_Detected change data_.

# # # #

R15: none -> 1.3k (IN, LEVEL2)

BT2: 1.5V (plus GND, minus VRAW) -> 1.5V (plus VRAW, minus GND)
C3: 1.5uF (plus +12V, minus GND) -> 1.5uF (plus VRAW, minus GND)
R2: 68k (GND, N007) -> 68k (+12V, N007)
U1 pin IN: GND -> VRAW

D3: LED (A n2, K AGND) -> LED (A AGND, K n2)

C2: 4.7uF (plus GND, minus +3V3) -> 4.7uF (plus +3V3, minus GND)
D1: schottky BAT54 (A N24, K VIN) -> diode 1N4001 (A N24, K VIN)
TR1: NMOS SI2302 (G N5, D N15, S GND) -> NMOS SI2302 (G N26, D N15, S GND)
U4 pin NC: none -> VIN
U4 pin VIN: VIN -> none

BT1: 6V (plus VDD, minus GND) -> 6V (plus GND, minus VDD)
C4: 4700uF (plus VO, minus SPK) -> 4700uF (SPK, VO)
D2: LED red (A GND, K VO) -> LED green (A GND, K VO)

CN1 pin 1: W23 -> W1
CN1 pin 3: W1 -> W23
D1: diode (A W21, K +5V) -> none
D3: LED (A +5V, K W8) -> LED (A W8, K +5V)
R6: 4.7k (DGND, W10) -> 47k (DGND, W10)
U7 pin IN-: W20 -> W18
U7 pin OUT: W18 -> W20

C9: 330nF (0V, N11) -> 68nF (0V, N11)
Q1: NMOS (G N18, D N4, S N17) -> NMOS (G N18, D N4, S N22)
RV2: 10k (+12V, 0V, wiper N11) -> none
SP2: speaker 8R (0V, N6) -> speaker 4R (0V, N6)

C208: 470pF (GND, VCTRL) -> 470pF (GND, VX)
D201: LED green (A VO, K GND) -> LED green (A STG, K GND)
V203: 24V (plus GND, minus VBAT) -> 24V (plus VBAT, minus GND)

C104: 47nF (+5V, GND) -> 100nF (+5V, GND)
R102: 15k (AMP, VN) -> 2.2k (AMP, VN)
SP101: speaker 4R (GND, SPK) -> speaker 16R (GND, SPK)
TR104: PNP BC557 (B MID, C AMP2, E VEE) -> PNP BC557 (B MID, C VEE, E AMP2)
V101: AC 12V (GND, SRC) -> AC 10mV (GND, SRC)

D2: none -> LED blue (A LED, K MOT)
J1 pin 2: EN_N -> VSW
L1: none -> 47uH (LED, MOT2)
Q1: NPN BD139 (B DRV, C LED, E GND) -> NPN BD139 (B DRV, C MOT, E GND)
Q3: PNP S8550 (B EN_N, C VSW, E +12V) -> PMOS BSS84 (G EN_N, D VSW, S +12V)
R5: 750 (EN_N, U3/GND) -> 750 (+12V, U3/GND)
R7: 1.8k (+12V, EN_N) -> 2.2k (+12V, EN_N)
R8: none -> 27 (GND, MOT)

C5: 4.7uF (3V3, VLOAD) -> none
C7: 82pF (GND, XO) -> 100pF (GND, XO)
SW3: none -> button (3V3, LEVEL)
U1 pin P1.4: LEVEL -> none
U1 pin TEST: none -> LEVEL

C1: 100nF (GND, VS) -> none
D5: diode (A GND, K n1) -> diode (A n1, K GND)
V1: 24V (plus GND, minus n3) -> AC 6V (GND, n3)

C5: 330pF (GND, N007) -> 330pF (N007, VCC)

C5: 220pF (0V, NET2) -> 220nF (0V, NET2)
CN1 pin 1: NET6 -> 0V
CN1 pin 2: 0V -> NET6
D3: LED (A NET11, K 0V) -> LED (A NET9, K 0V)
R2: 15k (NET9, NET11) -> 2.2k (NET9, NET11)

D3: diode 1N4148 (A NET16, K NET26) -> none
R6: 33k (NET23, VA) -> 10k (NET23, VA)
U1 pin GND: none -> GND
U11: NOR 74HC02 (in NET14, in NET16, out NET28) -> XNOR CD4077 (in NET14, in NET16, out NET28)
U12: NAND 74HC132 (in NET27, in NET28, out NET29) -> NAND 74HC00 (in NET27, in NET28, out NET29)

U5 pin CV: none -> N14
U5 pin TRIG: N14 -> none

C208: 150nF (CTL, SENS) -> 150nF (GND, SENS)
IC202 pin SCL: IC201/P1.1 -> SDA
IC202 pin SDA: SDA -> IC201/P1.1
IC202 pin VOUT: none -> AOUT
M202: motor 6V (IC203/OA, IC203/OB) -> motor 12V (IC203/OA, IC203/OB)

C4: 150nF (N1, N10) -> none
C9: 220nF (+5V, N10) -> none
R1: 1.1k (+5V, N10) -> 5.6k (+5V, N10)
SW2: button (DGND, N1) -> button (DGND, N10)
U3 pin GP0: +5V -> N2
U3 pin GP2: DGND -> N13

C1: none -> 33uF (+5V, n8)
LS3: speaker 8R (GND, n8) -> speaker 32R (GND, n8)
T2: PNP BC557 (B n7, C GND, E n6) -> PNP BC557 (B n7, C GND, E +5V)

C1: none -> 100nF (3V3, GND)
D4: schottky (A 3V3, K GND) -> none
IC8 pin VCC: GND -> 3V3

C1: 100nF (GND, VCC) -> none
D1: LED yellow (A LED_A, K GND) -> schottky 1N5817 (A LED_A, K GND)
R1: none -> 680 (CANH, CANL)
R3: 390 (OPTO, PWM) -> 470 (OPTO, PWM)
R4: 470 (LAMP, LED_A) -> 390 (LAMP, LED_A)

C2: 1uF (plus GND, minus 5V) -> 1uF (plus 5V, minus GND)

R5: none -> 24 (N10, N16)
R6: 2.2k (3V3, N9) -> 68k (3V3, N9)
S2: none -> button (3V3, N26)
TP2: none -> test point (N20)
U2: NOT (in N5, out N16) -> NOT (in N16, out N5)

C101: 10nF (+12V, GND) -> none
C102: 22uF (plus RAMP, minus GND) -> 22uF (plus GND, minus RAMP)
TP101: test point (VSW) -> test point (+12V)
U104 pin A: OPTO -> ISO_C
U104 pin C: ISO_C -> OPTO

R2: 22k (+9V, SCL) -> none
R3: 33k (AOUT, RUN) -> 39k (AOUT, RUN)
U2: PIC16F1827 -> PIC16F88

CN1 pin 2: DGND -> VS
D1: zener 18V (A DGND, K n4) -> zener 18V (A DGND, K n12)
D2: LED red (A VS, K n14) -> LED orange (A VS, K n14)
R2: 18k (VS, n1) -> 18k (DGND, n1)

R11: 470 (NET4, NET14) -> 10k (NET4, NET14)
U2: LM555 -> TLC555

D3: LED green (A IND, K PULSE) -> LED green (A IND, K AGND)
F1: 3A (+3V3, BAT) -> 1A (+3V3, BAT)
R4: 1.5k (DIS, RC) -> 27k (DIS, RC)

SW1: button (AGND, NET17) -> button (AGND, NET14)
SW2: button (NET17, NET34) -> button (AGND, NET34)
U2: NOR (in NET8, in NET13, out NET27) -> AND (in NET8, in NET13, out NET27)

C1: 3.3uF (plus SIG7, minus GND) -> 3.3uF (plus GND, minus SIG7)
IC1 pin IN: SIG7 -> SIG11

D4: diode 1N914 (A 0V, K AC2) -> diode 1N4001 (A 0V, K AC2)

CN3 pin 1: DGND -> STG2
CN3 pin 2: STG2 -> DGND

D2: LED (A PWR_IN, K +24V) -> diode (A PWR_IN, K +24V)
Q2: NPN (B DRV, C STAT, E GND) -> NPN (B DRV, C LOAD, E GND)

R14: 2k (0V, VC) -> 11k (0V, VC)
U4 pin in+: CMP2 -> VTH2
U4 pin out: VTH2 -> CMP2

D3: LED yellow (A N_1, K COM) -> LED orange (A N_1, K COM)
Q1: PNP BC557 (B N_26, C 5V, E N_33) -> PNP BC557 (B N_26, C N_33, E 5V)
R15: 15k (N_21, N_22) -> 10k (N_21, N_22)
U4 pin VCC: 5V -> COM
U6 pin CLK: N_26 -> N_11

# # # #

_ASSIGNMENT_. The stretch of entries above that starts with the line containing "C2: 4.7uF (plus" and goes on through the line containing "V203: 24V (plus" is to be transcribed exactly, and no other line is to be transcribed.

_SOLUTION BELOW_.
C2: 4.7uF (plus GND, minus +3V3) -> 4.7uF (plus +3V3, minus GND)
D1: schottky BAT54 (A N24, K VIN) -> diode 1N4001 (A N24, K VIN)
TR1: NMOS SI2302 (G N5, D N15, S GND) -> NMOS SI2302 (G N26, D N15, S GND)
U4 pin NC: none -> VIN
U4 pin VIN: VIN -> none

BT1: 6V (plus VDD, minus GND) -> 6V (plus GND, minus VDD)
C4: 4700uF (plus VO, minus SPK) -> 4700uF (SPK, VO)
D2: LED red (A GND, K VO) -> LED green (A GND, K VO)

CN1 pin 1: W23 -> W1
CN1 pin 3: W1 -> W23
D1: diode (A W21, K +5V) -> none
D3: LED (A +5V, K W8) -> LED (A W8, K +5V)
R6: 4.7k (DGND, W10) -> 47k (DGND, W10)
U7 pin IN-: W20 -> W18
U7 pin OUT: W18 -> W20

C9: 330nF (0V, N11) -> 68nF (0V, N11)
Q1: NMOS (G N18, D N4, S N17) -> NMOS (G N18, D N4, S N22)
RV2: 10k (+12V, 0V, wiper N11) -> none
SP2: speaker 8R (0V, N6) -> speaker 4R (0V, N6)

C208: 470pF (GND, VCTRL) -> 470pF (GND, VX)
D201: LED green (A VO, K GND) -> LED green (A STG, K GND)
V203: 24V (plus GND, minus VBAT) -> 24V (plus VBAT, minus GND)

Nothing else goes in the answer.